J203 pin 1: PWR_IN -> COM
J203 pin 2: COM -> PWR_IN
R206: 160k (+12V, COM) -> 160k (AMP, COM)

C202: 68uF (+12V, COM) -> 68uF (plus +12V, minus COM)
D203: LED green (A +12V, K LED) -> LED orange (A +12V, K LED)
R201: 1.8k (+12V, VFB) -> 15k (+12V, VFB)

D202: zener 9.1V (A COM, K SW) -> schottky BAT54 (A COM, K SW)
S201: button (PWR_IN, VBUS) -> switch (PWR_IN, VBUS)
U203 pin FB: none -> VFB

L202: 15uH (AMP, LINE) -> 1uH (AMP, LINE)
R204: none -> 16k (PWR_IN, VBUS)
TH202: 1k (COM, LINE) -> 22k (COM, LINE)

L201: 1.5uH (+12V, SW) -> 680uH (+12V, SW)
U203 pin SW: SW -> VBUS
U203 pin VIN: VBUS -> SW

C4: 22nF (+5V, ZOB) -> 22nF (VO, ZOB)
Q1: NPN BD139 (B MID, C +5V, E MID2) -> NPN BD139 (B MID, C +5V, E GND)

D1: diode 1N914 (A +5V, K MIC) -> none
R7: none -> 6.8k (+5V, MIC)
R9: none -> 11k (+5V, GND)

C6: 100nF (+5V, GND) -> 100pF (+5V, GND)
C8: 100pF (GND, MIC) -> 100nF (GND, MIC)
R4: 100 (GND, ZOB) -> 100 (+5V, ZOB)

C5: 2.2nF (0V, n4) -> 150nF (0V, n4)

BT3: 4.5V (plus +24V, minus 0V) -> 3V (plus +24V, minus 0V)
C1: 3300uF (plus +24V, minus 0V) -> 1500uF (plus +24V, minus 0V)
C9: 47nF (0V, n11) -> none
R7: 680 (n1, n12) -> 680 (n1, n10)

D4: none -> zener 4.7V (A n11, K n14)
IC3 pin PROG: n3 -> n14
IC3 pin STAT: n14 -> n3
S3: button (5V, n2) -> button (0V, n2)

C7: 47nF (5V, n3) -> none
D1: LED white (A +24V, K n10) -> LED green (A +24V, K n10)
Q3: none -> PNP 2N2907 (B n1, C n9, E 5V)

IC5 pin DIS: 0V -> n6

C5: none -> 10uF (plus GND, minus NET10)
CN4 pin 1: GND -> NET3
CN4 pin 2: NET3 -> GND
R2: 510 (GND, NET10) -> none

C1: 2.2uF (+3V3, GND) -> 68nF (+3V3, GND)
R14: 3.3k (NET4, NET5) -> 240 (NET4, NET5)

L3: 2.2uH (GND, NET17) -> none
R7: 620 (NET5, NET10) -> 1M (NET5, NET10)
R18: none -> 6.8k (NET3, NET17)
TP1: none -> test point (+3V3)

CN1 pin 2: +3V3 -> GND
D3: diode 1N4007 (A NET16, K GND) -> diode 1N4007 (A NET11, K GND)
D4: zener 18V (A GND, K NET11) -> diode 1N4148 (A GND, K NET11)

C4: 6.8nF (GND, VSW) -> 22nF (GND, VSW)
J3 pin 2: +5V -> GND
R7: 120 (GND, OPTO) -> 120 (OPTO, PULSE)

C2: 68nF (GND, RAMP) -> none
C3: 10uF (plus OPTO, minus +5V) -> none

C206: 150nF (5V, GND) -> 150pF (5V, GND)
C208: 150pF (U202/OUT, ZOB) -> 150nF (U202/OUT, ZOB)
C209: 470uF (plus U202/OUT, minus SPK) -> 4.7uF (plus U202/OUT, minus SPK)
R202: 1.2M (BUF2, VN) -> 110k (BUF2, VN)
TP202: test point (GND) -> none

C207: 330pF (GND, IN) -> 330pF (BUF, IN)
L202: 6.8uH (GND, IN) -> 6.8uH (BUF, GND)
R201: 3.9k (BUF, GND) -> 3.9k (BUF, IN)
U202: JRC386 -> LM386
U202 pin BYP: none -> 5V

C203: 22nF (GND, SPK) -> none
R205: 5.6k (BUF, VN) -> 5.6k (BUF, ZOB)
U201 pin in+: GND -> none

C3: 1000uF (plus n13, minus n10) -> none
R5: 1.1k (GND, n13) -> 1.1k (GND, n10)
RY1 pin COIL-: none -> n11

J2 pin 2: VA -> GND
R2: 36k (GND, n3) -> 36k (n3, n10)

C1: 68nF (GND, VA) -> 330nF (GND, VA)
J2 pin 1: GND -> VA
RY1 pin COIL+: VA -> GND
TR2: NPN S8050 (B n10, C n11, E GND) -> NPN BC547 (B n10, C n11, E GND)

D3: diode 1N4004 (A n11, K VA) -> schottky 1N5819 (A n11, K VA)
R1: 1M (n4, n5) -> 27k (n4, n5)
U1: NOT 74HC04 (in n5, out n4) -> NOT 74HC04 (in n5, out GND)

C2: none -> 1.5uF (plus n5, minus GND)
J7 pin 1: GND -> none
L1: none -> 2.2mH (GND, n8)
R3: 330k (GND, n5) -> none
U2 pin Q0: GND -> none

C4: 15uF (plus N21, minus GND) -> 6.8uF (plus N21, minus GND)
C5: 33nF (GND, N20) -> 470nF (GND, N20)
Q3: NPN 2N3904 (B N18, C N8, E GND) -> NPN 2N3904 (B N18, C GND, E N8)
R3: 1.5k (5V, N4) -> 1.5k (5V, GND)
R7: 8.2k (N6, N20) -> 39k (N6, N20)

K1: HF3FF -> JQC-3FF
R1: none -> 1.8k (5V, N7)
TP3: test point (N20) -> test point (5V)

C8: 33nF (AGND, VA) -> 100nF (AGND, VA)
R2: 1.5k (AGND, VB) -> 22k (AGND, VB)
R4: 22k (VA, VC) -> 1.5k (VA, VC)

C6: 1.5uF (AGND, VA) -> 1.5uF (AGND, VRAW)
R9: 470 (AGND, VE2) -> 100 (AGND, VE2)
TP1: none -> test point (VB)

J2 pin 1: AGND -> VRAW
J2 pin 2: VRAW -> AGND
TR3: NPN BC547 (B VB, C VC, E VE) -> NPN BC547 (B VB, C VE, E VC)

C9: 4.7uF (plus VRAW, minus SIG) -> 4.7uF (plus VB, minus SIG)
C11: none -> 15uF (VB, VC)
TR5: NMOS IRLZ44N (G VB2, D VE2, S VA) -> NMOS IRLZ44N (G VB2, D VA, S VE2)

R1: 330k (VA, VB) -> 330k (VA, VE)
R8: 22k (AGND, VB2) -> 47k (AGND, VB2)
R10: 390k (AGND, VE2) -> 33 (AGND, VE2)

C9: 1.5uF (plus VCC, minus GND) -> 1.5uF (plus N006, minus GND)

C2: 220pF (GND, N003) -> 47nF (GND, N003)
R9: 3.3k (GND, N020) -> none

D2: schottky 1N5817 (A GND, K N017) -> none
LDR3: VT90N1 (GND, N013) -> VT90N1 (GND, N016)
☆ ☆ ☆ ☆ ☆
Requirement: Show every line above in which the word "zener" appears.

Task answer:
D202: zener 9.1V (A COM, K SW) -> schottky BAT54 (A COM, K SW)
D4: none -> zener 4.7V (A n11, K n14)
D4: zener 18V (A GND, K NET11) -> diode 1N4148 (A GND, K NET11)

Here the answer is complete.